## WHAT IS BEING ASKED
I need the lines below from the one with "S101: button (+5V, IC102/TRIG)" down to the one with "JP1 pin 2: GND -> +9V" reproduced exactly, both ends included, and nothing else.

## Stored entries
####
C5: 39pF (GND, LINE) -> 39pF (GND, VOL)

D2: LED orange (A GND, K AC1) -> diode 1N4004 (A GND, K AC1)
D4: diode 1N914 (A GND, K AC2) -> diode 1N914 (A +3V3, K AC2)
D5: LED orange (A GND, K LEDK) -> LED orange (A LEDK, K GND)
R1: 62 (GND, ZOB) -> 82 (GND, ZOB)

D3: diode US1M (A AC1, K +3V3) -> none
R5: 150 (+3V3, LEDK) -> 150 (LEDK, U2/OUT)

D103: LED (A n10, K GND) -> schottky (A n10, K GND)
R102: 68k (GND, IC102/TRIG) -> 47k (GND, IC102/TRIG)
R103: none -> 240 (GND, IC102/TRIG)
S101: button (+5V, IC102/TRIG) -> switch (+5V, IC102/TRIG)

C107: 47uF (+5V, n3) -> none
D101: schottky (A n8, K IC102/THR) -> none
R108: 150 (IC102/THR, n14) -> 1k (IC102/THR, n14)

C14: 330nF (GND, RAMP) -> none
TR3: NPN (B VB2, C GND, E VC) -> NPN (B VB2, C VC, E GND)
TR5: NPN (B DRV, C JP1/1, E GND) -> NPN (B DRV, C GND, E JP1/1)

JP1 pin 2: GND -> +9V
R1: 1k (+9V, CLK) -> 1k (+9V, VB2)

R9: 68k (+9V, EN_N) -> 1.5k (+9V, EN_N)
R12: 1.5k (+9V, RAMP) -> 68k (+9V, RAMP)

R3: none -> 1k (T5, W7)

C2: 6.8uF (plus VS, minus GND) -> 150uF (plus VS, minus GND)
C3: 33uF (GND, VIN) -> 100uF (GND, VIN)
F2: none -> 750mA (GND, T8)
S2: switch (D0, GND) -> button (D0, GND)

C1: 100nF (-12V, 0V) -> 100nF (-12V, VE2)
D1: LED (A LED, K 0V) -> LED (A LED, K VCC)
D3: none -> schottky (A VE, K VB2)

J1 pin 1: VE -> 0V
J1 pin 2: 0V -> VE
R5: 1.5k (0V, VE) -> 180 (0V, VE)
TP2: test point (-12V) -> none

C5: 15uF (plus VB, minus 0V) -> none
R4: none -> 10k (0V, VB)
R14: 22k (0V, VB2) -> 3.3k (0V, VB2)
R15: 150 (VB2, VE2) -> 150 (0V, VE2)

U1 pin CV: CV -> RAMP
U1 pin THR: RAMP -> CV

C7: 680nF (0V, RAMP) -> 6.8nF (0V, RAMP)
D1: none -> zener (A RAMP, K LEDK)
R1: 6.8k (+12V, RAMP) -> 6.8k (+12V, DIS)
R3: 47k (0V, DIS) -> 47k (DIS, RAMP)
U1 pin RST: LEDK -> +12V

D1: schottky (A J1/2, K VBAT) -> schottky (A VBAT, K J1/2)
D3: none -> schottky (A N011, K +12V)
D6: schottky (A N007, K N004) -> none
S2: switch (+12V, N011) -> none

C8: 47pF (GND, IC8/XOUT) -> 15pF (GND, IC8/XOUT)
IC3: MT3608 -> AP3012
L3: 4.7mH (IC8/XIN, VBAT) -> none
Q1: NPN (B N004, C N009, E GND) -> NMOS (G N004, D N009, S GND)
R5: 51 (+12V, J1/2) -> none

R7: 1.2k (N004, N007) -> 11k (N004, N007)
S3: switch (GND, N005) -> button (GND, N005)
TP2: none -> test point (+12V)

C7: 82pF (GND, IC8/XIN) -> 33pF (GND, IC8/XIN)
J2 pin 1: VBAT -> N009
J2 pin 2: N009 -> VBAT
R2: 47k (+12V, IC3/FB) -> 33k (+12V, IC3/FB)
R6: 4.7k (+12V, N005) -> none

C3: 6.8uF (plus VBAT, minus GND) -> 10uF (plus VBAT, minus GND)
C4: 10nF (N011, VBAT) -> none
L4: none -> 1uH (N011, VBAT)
####
## REPLY TO THE TASK
S101: button (+5V, IC102/TRIG) -> switch (+5V, IC102/TRIG)

C107: 47uF (+5V, n3) -> none
D101: schottky (A n8, K IC102/THR) -> none
R108: 150 (IC102/THR, n14) -> 1k (IC102/THR, n14)

C14: 330nF (GND, RAMP) -> none
TR3: NPN (B VB2, C GND, E VC) -> NPN (B VB2, C VC, E GND)
TR5: NPN (B DRV, C JP1/1, E GND) -> NPN (B DRV, C GND, E JP1/1)

JP1 pin 2: GND -> +9V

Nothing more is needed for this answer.